### Task brief
Tally the lines of the records that contain the string "lamp", then give the total and nothing more.

### Provided material
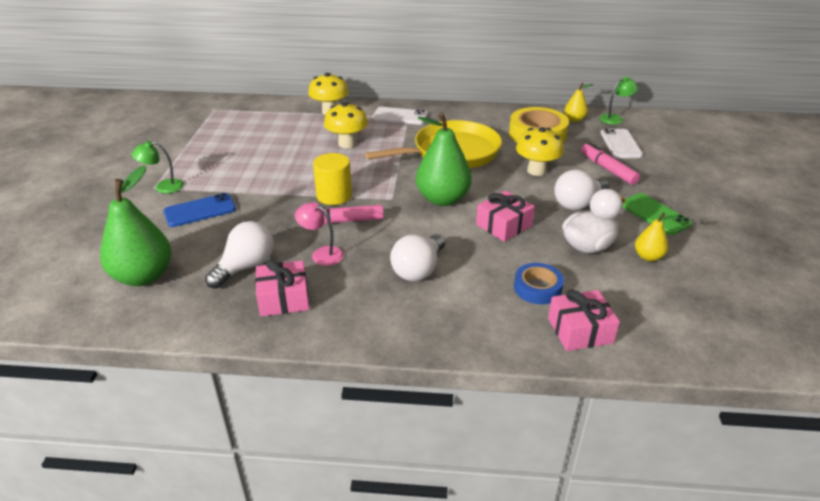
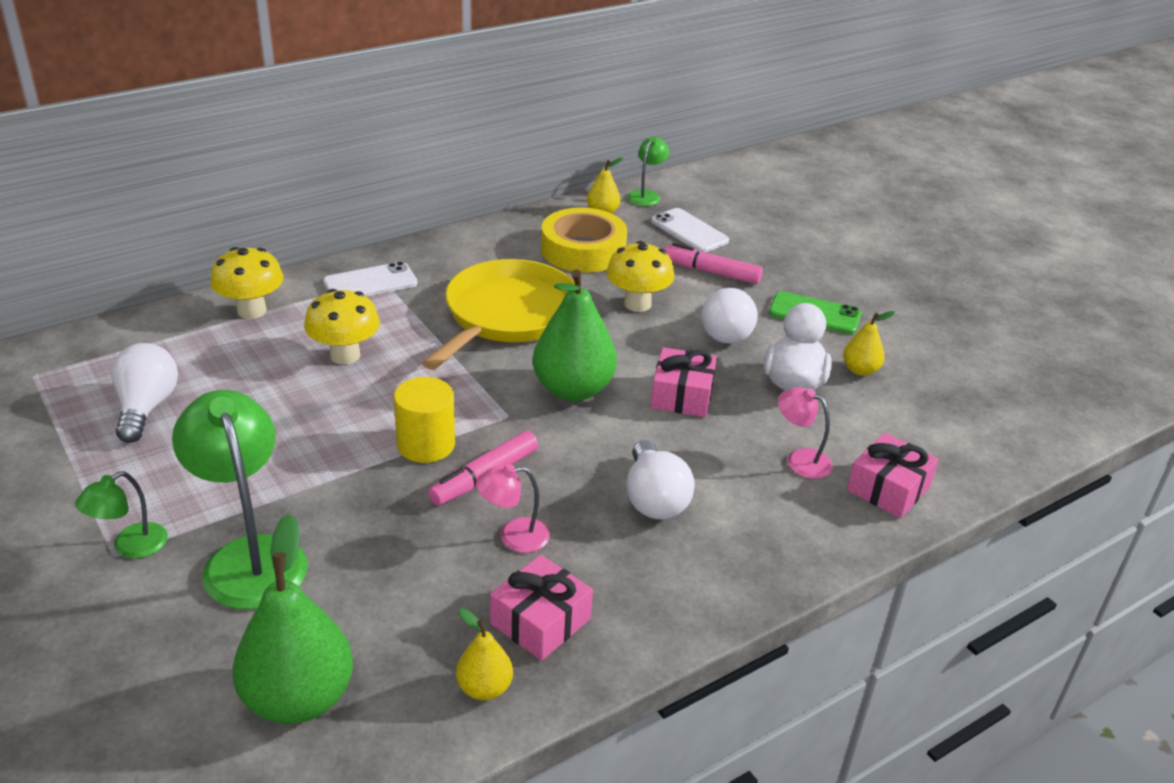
camera: 40 degrees left, 0 degrees up
(200, 210) = (250, 556): blue phone -> green lamp
(220, 314) = (484, 688): none -> yellow pear
(245, 267) = (434, 606): white light bulb -> white light bulb (146, 407)
(537, 288) = (800, 459): blue tape -> pink lamp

### Solution to the exercise
2